TASK DETAILS: Pull every line holding the word "plus" out of the data and copy it.

Change detection outputs:
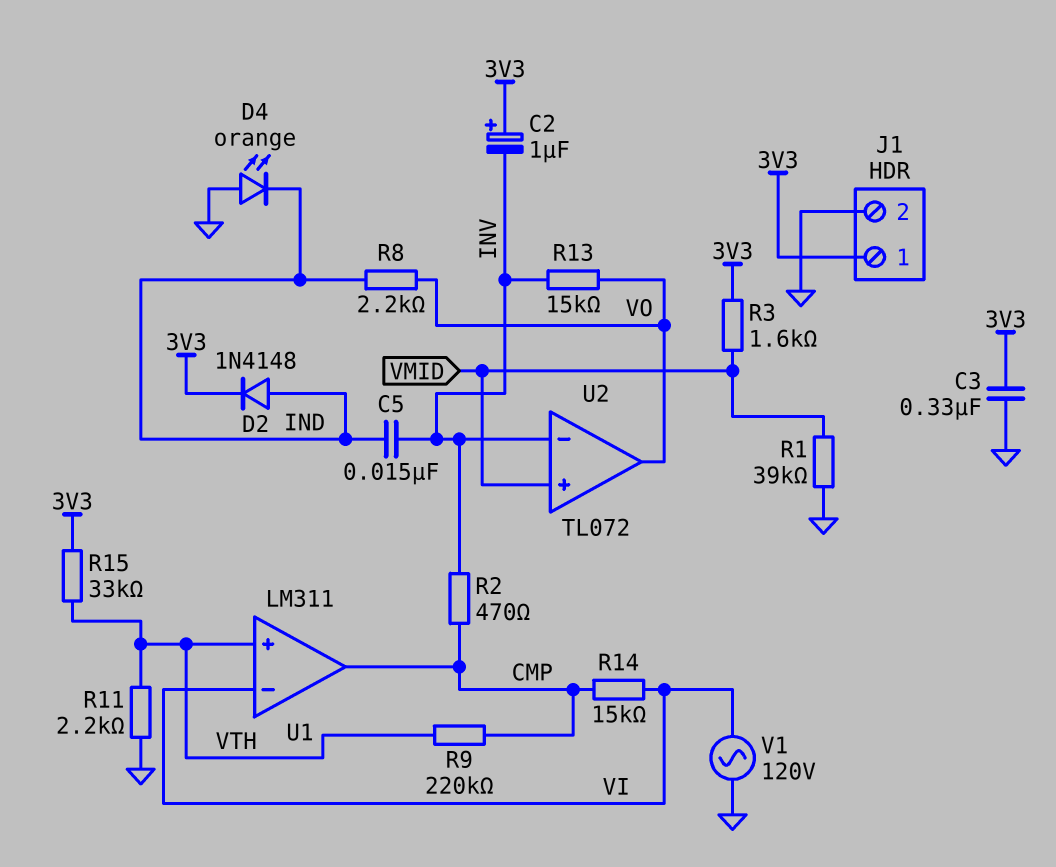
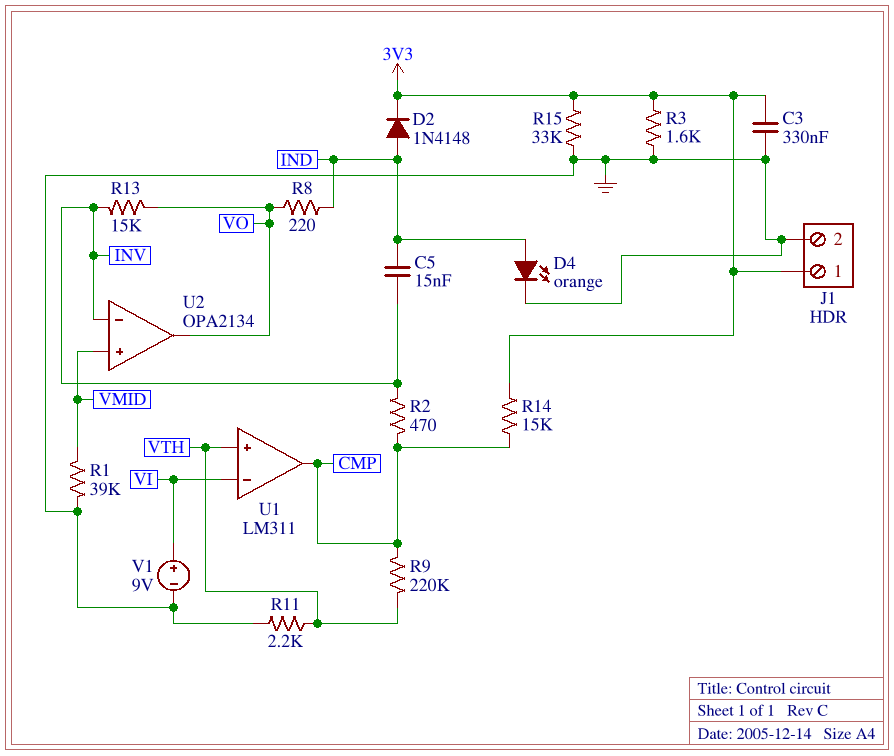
C2: 1uF (plus 3V3, minus INV) -> none
D4: LED orange (A GND, K IND) -> LED orange (A IND, K GND)
R3: 1.6k (3V3, VMID) -> 1.6k (3V3, GND)
R8: 2.2k (IND, VO) -> 220 (IND, VO)
R14: 15k (CMP, VI) -> 15k (3V3, CMP)
R15: 33k (3V3, VTH) -> 33k (3V3, GND)
U2: TL072 -> OPA2134
V1: AC 120V (GND, VI) -> 9V (plus VI, minus GND)

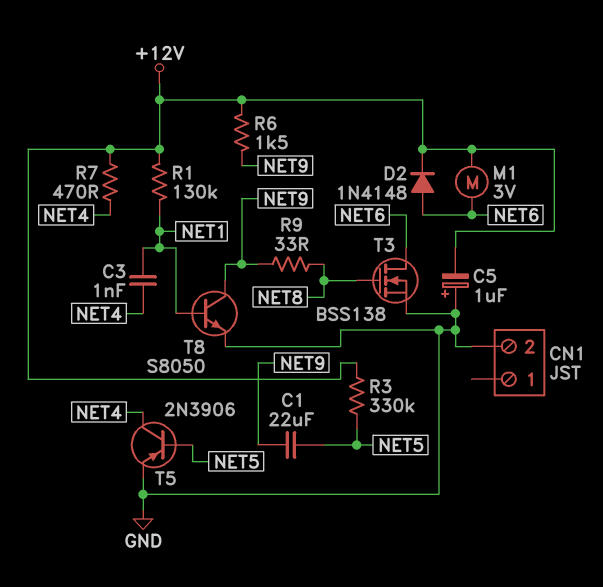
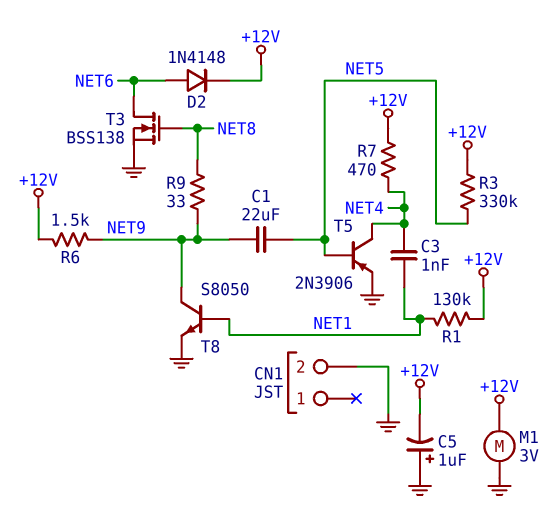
M1: motor 3V (+12V, NET6) -> motor 3V (+12V, GND)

EXERCISE OUTPUT:
C2: 1uF (plus 3V3, minus INV) -> none
V1: AC 120V (GND, VI) -> 9V (plus VI, minus GND)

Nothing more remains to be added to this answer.